[Dataset records]
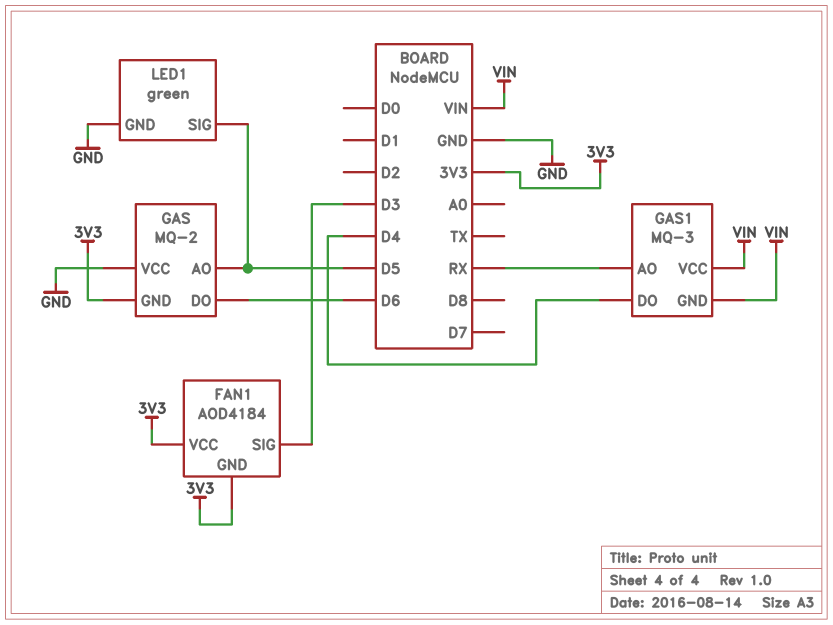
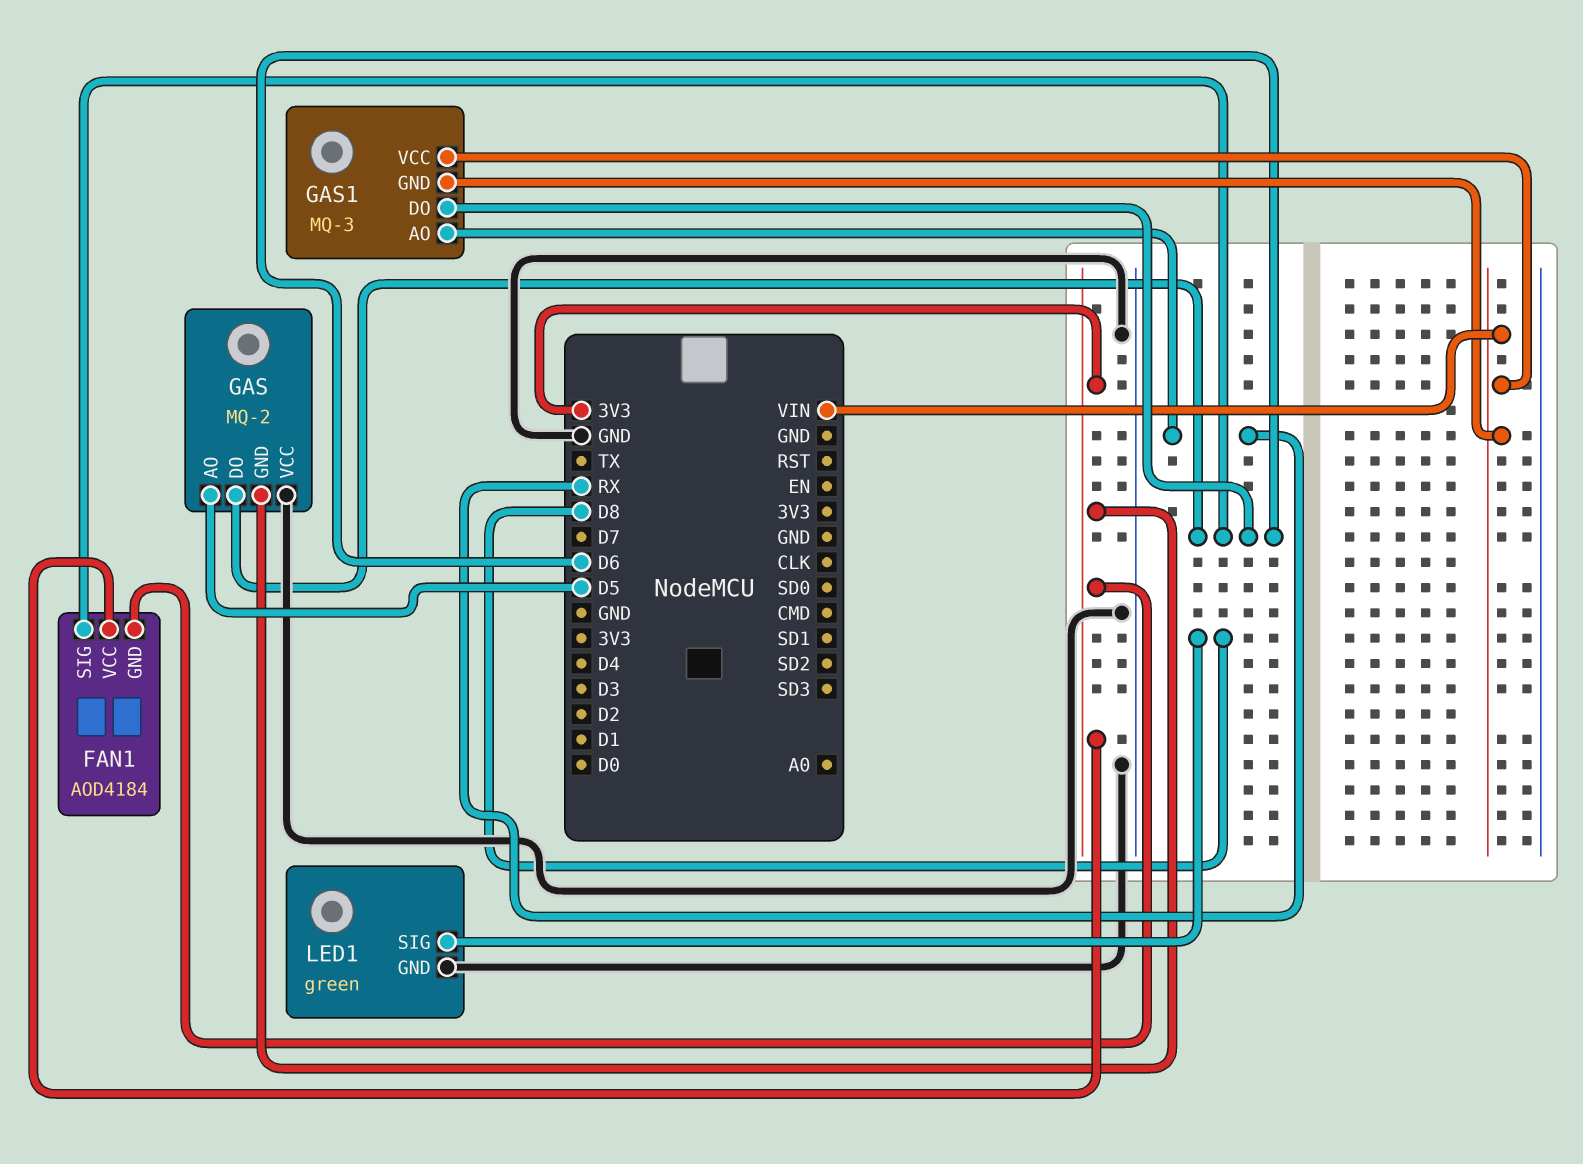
FAN1 pin SIG: D3 -> D6
GAS1 pin DO: D4 -> D6
LED1 pin SIG: D5 -> D8

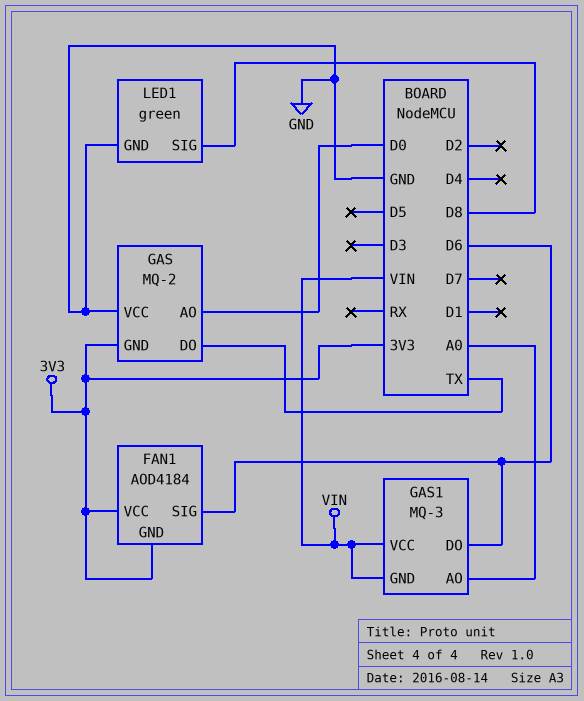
GAS pin AO: D5 -> D0
GAS pin DO: D6 -> TX
GAS1 pin AO: RX -> A0

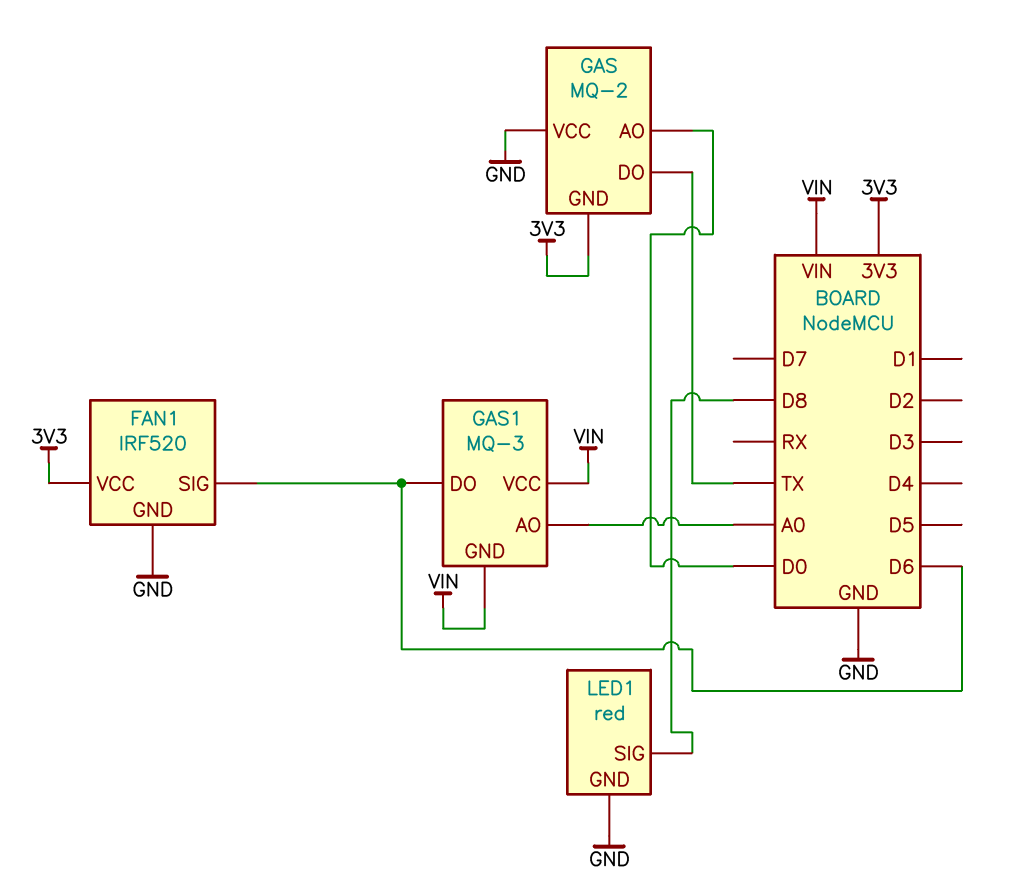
FAN1: AOD4184 -> IRF520
FAN1 pin GND: 3V3 -> GND
LED1: green -> red

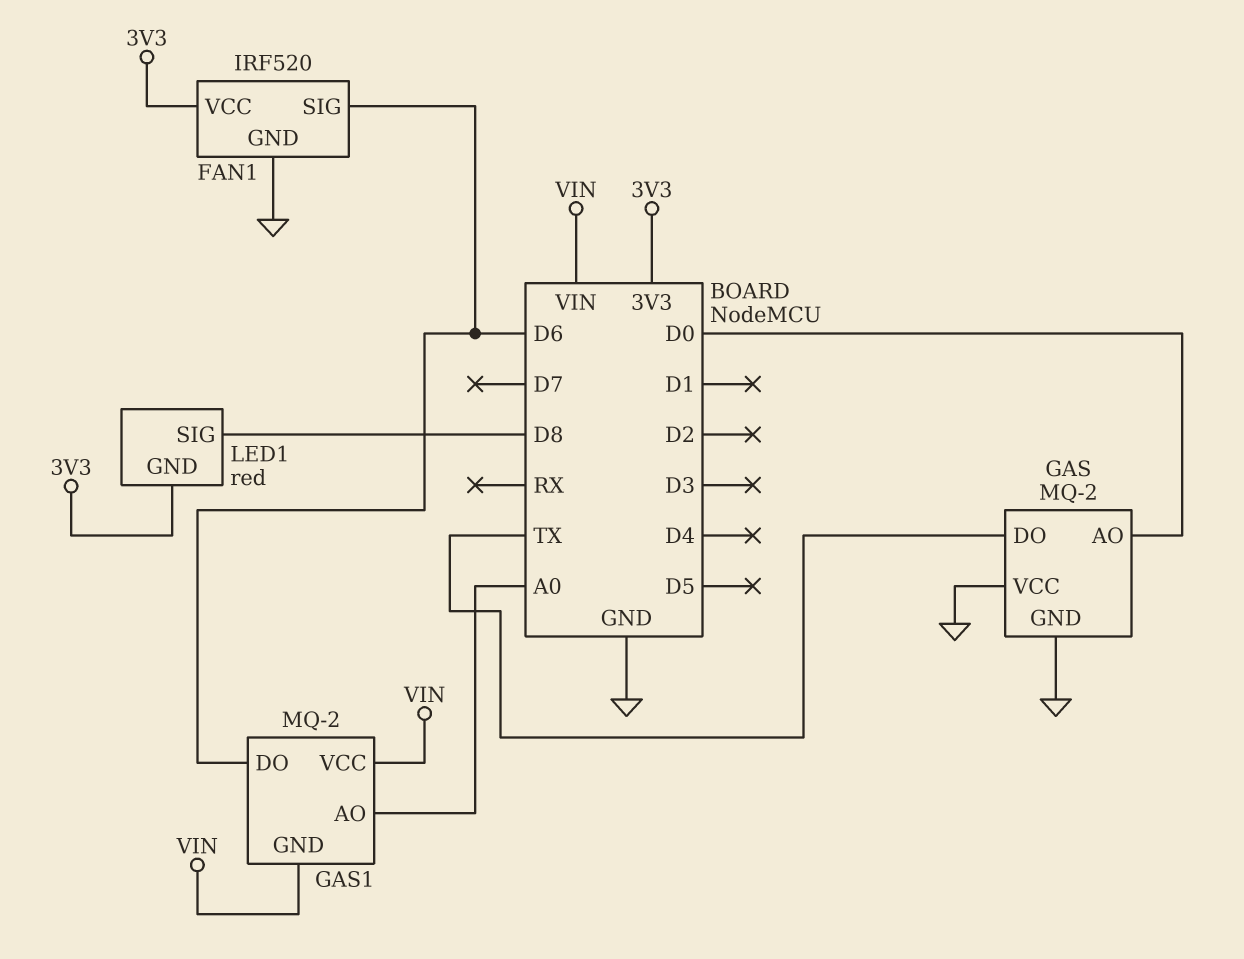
GAS pin GND: 3V3 -> GND
GAS1: MQ-3 -> MQ-2
LED1 pin GND: GND -> 3V3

_Work required_: Give all the records again, exactly, without images.

_Response area_:
FAN1 pin SIG: D3 -> D6
GAS1 pin DO: D4 -> D6
LED1 pin SIG: D5 -> D8

GAS pin AO: D5 -> D0
GAS pin DO: D6 -> TX
GAS1 pin AO: RX -> A0

FAN1: AOD4184 -> IRF520
FAN1 pin GND: 3V3 -> GND
LED1: green -> red

GAS pin GND: 3V3 -> GND
GAS1: MQ-3 -> MQ-2
LED1 pin GND: GND -> 3V3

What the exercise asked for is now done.